**Extracted data:**
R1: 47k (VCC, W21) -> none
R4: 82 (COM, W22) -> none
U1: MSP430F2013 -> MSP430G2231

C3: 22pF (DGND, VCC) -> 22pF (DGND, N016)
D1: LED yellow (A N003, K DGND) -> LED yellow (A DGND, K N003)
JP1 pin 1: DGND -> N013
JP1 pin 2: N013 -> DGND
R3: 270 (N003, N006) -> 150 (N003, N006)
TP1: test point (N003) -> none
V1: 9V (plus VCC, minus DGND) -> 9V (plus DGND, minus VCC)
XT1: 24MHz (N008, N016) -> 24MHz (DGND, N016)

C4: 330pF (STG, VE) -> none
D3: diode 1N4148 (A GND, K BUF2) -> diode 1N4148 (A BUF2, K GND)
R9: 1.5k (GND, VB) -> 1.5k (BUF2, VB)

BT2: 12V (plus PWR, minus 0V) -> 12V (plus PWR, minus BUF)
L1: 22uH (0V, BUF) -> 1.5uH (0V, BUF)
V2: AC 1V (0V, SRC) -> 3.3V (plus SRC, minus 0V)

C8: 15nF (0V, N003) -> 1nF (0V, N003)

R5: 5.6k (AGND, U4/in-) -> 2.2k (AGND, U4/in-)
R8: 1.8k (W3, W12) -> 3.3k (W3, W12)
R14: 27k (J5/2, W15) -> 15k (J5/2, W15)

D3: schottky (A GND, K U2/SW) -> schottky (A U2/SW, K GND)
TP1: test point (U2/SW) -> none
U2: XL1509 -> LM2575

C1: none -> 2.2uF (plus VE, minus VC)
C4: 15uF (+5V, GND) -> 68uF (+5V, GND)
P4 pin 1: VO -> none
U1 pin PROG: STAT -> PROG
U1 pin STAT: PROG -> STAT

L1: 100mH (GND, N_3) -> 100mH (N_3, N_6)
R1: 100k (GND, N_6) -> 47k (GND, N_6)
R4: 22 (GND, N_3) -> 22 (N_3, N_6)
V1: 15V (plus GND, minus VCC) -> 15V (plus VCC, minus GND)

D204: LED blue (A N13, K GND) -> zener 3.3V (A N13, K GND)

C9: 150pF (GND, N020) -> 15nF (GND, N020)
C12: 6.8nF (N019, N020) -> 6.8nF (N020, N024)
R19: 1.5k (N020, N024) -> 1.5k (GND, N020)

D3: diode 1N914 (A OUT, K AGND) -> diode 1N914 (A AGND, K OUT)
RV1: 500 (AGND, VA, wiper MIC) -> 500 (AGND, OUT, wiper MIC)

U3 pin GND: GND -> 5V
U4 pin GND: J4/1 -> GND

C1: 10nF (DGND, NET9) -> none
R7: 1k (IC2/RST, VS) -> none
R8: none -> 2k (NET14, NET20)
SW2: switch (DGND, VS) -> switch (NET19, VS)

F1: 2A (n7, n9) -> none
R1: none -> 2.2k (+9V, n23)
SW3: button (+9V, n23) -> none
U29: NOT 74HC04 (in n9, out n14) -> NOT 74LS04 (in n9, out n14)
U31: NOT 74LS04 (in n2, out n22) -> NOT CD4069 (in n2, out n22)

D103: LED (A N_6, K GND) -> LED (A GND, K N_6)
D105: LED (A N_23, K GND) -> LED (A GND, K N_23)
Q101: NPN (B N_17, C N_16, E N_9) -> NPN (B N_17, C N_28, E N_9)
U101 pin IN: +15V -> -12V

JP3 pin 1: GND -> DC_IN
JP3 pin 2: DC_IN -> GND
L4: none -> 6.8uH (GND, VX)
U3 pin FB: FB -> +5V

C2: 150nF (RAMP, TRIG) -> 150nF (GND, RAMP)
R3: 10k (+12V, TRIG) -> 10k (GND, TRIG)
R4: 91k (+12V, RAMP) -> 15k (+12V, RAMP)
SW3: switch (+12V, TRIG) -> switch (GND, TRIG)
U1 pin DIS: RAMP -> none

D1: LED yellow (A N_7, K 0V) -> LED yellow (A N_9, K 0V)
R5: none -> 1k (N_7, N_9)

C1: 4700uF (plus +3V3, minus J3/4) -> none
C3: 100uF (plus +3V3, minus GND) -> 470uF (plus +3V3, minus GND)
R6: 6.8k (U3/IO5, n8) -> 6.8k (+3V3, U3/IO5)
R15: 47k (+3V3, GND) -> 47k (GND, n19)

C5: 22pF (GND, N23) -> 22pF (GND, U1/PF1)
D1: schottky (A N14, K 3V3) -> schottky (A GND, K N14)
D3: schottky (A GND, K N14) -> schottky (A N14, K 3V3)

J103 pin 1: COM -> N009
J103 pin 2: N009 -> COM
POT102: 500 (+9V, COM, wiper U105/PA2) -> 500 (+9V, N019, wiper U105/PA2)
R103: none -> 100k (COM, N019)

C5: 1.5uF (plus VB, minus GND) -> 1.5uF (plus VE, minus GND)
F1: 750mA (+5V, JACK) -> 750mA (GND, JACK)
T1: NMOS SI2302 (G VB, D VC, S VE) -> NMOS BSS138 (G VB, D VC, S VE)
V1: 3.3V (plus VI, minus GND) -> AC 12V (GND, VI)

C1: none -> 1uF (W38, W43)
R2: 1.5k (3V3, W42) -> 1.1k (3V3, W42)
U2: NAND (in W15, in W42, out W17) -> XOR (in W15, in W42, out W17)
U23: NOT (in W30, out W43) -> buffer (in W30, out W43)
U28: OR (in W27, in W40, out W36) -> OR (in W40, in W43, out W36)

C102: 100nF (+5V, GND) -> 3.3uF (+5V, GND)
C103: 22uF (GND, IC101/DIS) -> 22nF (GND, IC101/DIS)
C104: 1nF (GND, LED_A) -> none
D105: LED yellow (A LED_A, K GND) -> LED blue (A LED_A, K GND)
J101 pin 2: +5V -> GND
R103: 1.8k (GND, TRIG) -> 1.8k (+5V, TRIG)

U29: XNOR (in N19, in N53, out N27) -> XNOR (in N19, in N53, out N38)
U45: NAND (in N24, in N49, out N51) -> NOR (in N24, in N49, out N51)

**About this task:** Find the line with "POT102: 500 (+9V, COM, wiper" in the material above. Reproduce it and each line after it up to and including the line with "T1: NMOS SI2302".

**The completed task:**
POT102: 500 (+9V, COM, wiper U105/PA2) -> 500 (+9V, N019, wiper U105/PA2)
R103: none -> 100k (COM, N019)

C5: 1.5uF (plus VB, minus GND) -> 1.5uF (plus VE, minus GND)
F1: 750mA (+5V, JACK) -> 750mA (GND, JACK)
T1: NMOS SI2302 (G VB, D VC, S VE) -> NMOS BSS138 (G VB, D VC, S VE)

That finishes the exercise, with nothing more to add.